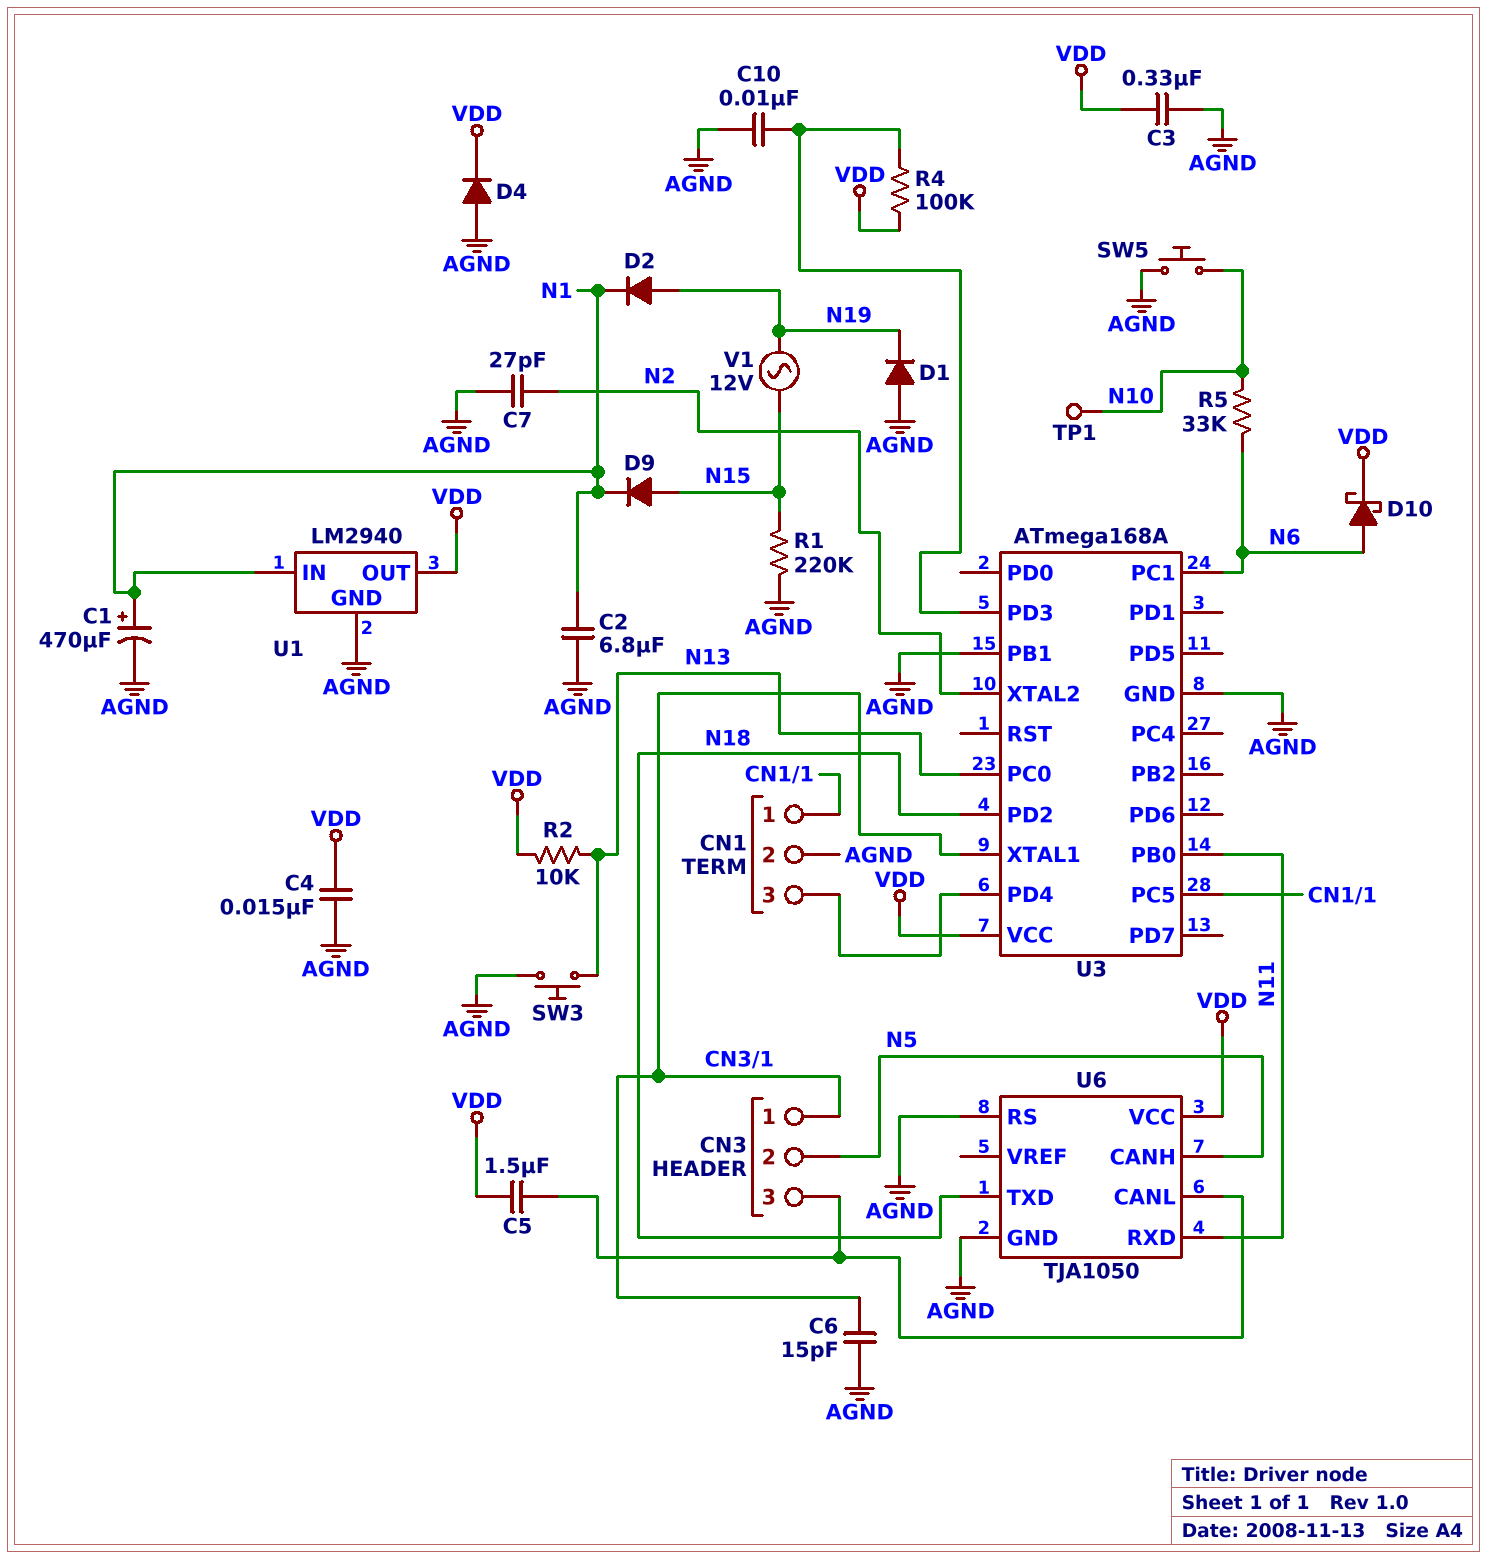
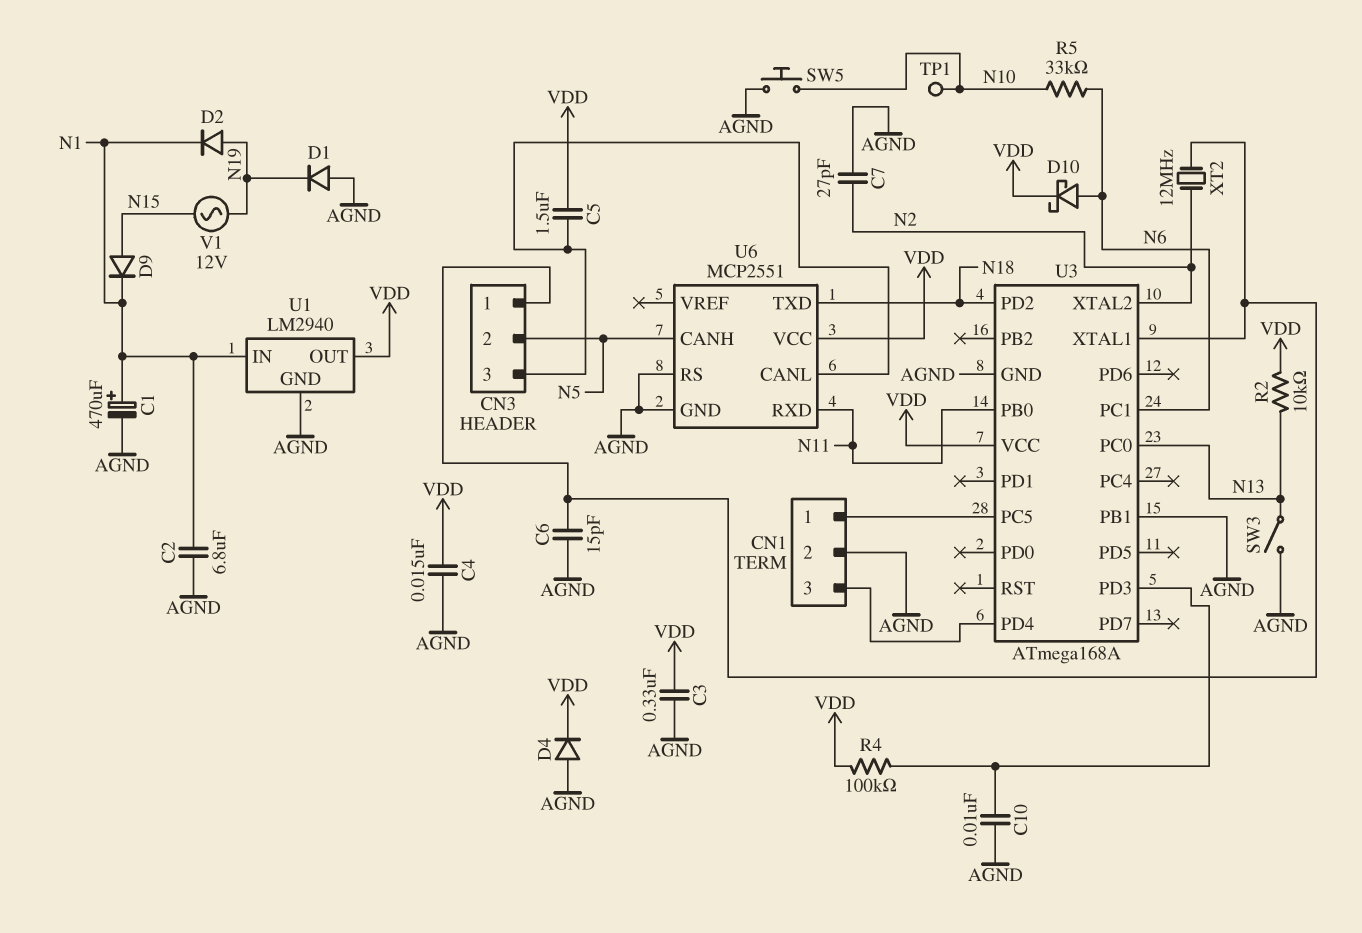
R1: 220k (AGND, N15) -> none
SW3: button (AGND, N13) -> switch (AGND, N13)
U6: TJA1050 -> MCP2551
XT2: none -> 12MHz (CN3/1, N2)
==
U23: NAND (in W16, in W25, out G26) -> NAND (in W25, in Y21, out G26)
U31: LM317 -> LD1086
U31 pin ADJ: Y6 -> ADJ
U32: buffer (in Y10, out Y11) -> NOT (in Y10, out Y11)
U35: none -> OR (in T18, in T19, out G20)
* * *
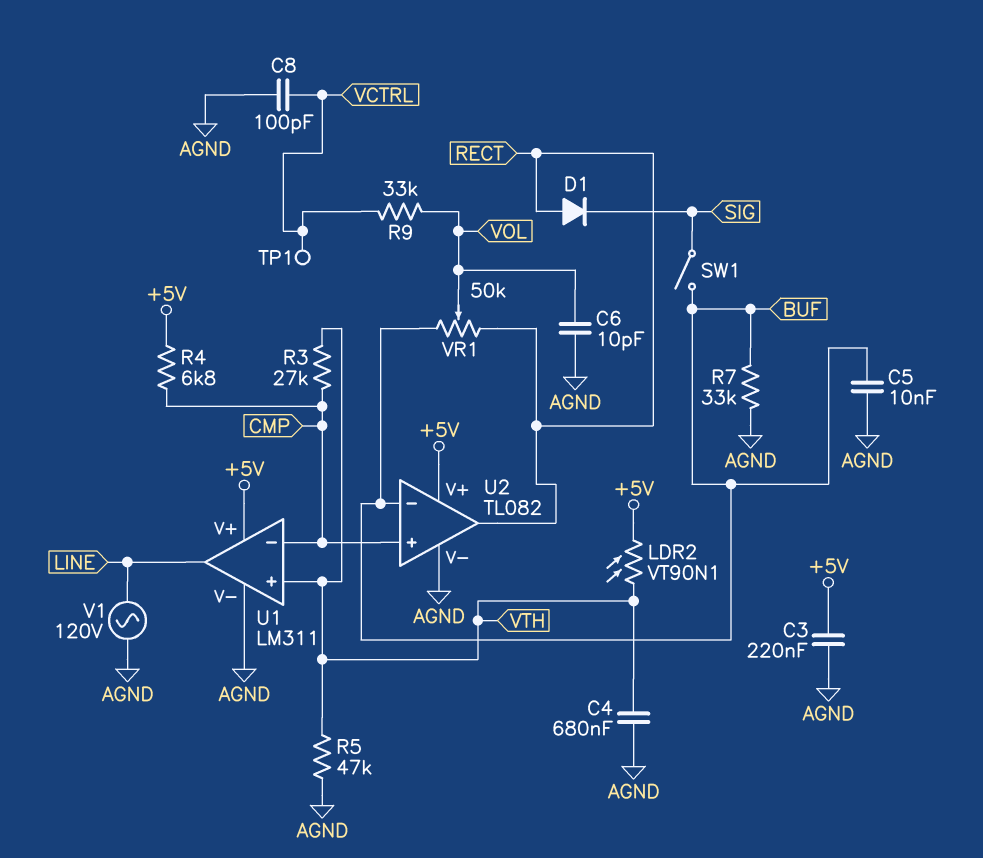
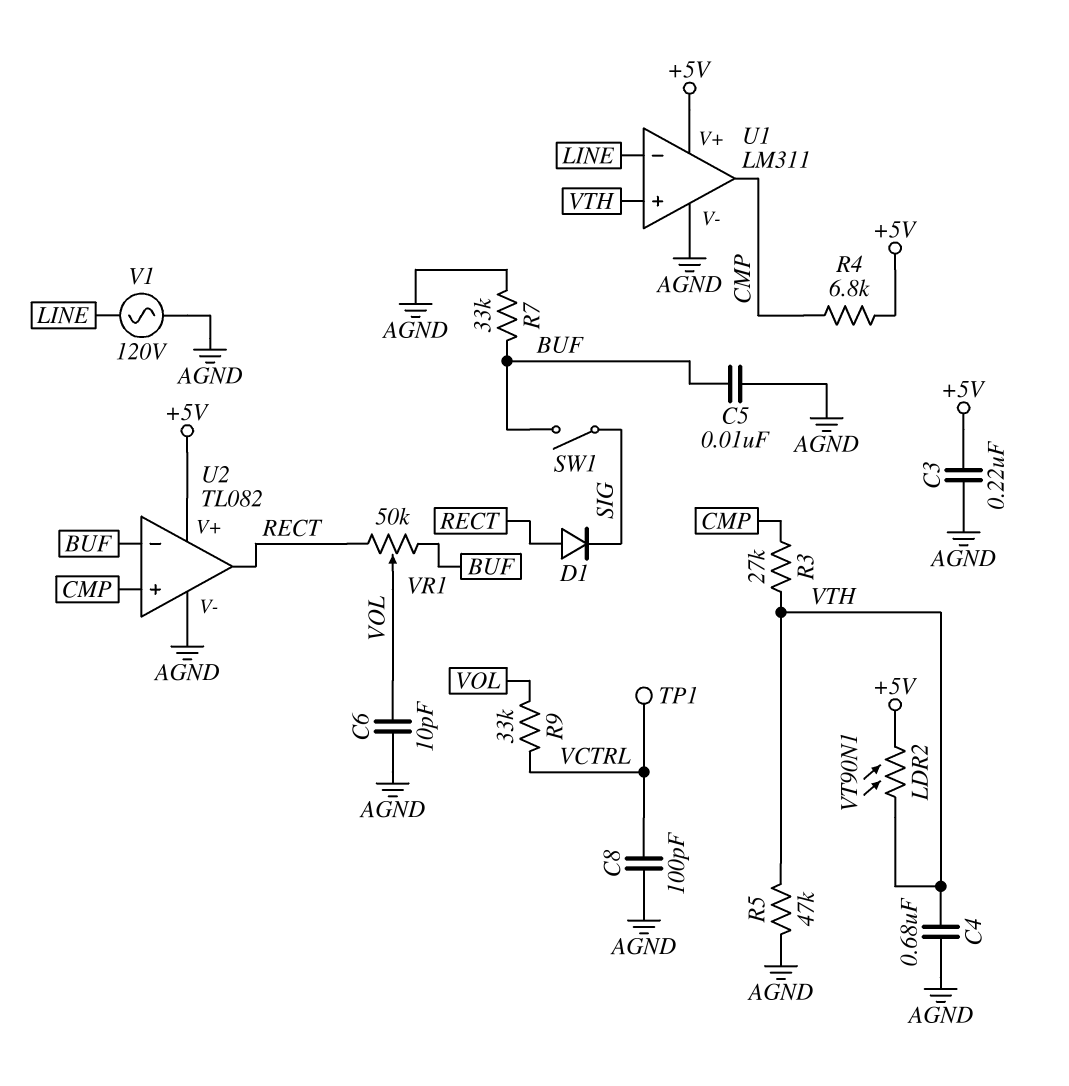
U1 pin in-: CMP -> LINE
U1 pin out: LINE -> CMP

What is required: Each line holding "none" should be copied from the material above.

Written reply:
R1: 220k (AGND, N15) -> none
XT2: none -> 12MHz (CN3/1, N2)
U35: none -> OR (in T18, in T19, out G20)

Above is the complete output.